● **TRY IT**: Please reproduce all entries word for word, leaving every image behind.

[Opening STUDY MATERIAL section]

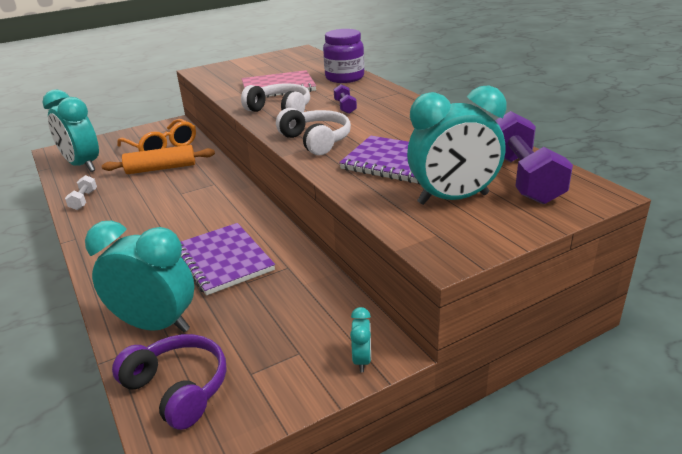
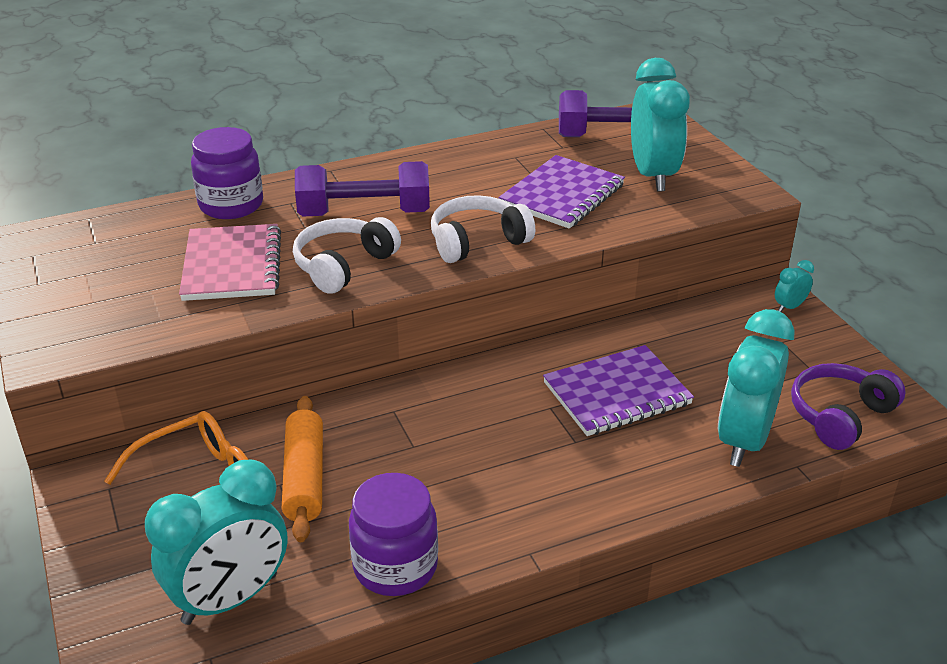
camera: 85 degrees left, 5 degrees up
(84, 200) = (395, 567): white dumbbell -> purple jar
(345, 107) = (364, 213): purple dumbbell -> purple dumbbell, size x2.14
(362, 360) = (789, 307): turquoise clock -> turquoise clock turned 45 degrees counterclockwise

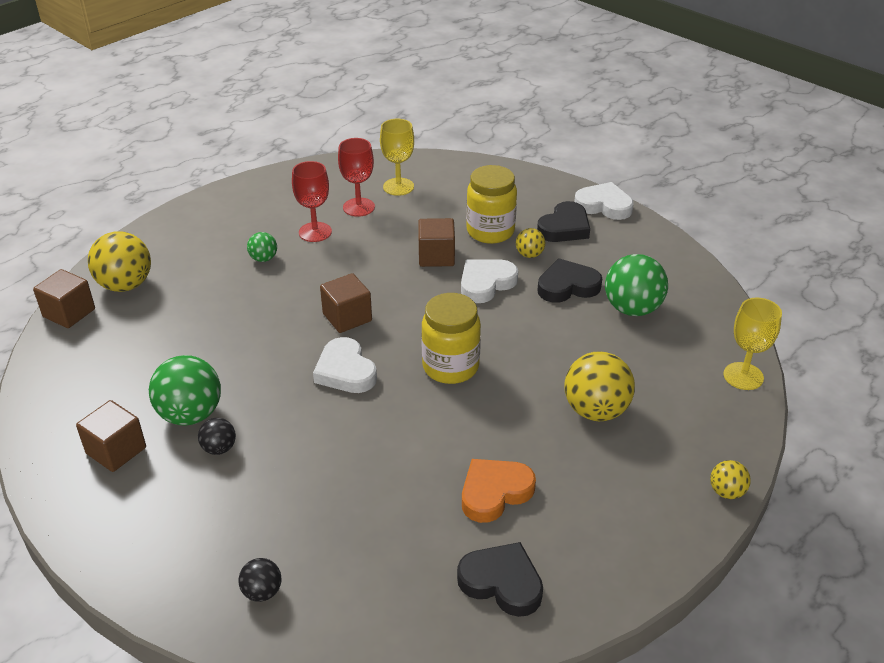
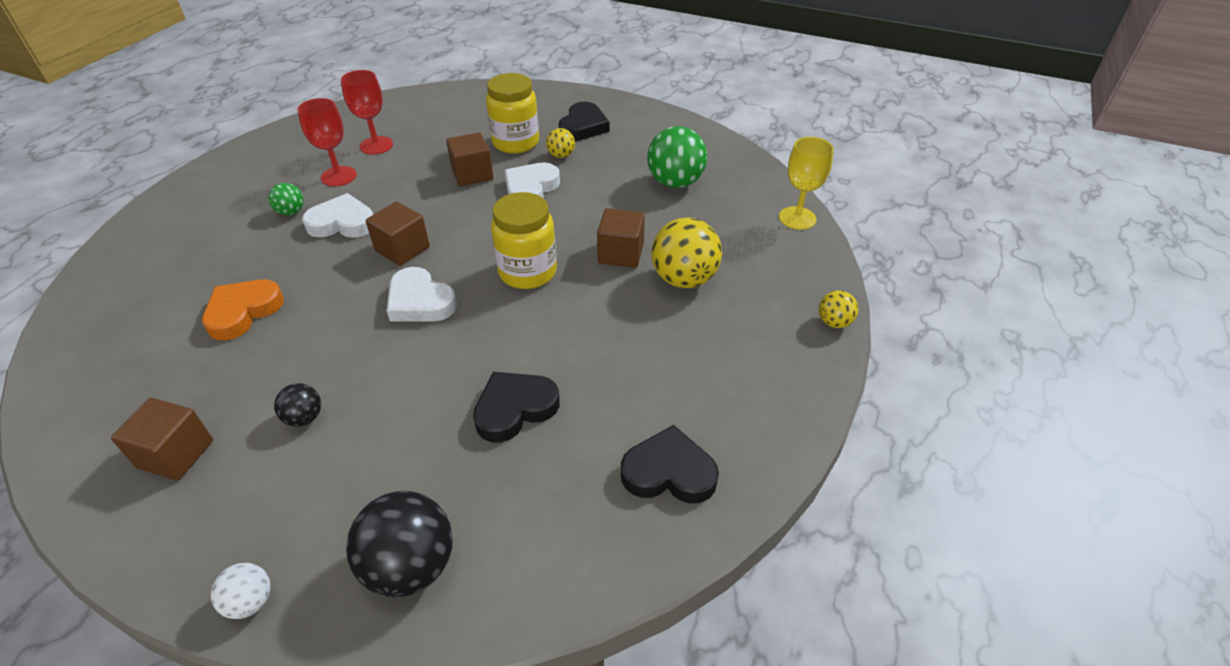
camera: 20 degrees left, 5 degrees up
(69, 313) = (72, 315): brown cube -> brown cube (621, 253)
(125, 285) = (136, 270): yellow ball -> none
(139, 580) = (250, 601): none -> white ball
(190, 414) = (258, 389): green ball -> none
(262, 592) = (411, 566): black ball -> black ball, size x1.94
(398, 187) = (410, 120): yellow goblet -> none
(494, 492) = (622, 382): orange heart -> orange heart (243, 312)
(567, 286) = (608, 175): black heart -> black heart (515, 409)
(604, 205) = (610, 102): white heart -> white heart (342, 223)

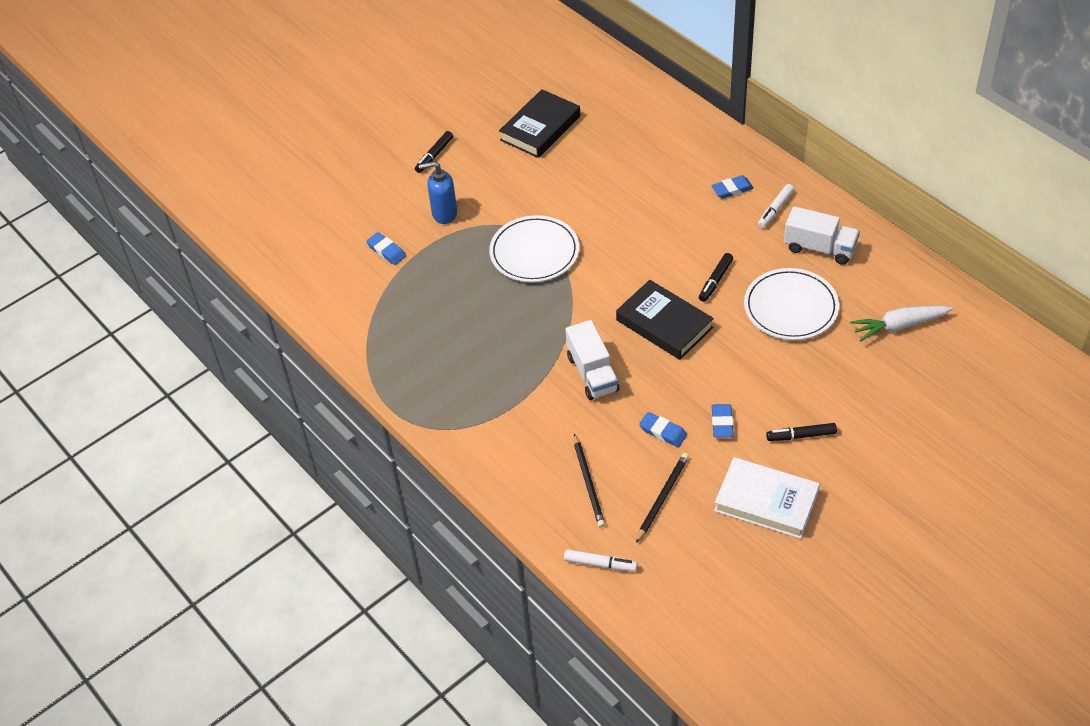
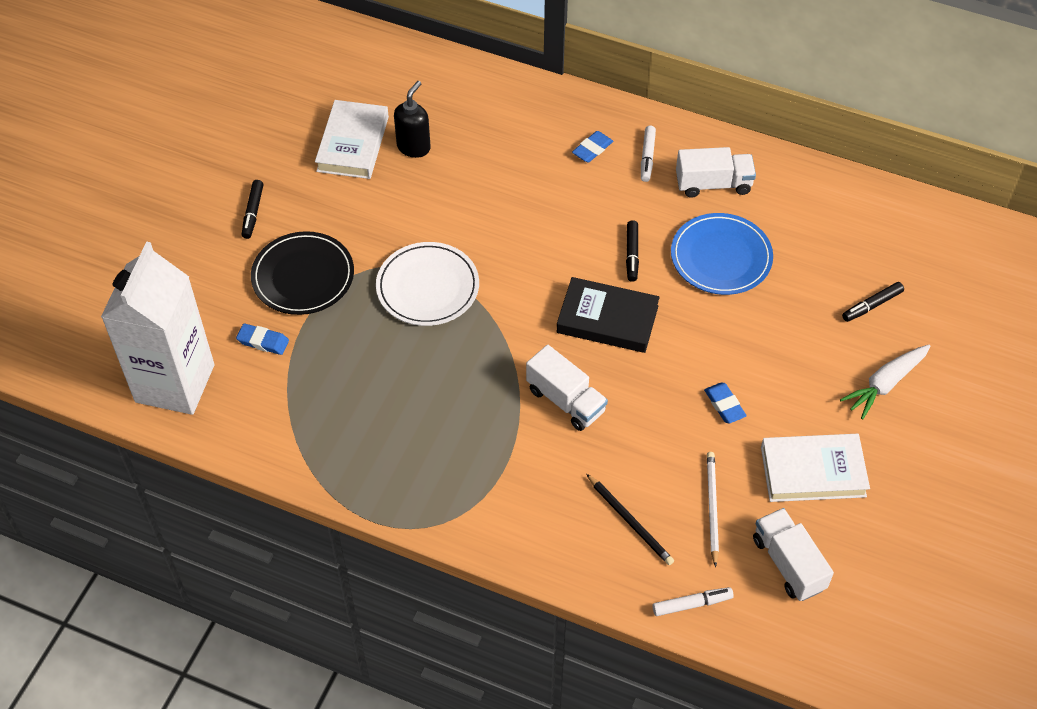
camera: 30 degrees left, 5 degrees up
(305, 259) = (175, 383): none -> white carton
(444, 213) = (303, 276): blue soap dispenser -> black plate
(540, 128) = (352, 144): black book -> white book
(586, 144) = (414, 147): none -> black soap dispenser
(662, 497) = (712, 507): black pencil -> white pencil
(663, 432) = (672, 437): blue eraser -> none
(700, 564) = (788, 563): none -> white truck
(791, 307) = (721, 257): white plate -> blue plate
(801, 436) = (807, 389): black marker -> black marker (872, 305)
(899, 326) = (833, 240): white carrot -> white carrot (885, 384)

[Closing STUDY MATERIAL section]

● **WRITTEN SOLUTION**:
camera: 85 degrees left, 5 degrees up
(84, 200) = (395, 567): white dumbbell -> purple jar
(345, 107) = (364, 213): purple dumbbell -> purple dumbbell, size x2.14
(362, 360) = (789, 307): turquoise clock -> turquoise clock turned 45 degrees counterclockwise

camera: 20 degrees left, 5 degrees up
(69, 313) = (72, 315): brown cube -> brown cube (621, 253)
(125, 285) = (136, 270): yellow ball -> none
(139, 580) = (250, 601): none -> white ball
(190, 414) = (258, 389): green ball -> none
(262, 592) = (411, 566): black ball -> black ball, size x1.94
(398, 187) = (410, 120): yellow goblet -> none
(494, 492) = (622, 382): orange heart -> orange heart (243, 312)
(567, 286) = (608, 175): black heart -> black heart (515, 409)
(604, 205) = (610, 102): white heart -> white heart (342, 223)

camera: 30 degrees left, 5 degrees up
(305, 259) = (175, 383): none -> white carton
(444, 213) = (303, 276): blue soap dispenser -> black plate
(540, 128) = (352, 144): black book -> white book
(586, 144) = (414, 147): none -> black soap dispenser
(662, 497) = (712, 507): black pencil -> white pencil
(663, 432) = (672, 437): blue eraser -> none
(700, 564) = (788, 563): none -> white truck
(791, 307) = (721, 257): white plate -> blue plate
(801, 436) = (807, 389): black marker -> black marker (872, 305)
(899, 326) = (833, 240): white carrot -> white carrot (885, 384)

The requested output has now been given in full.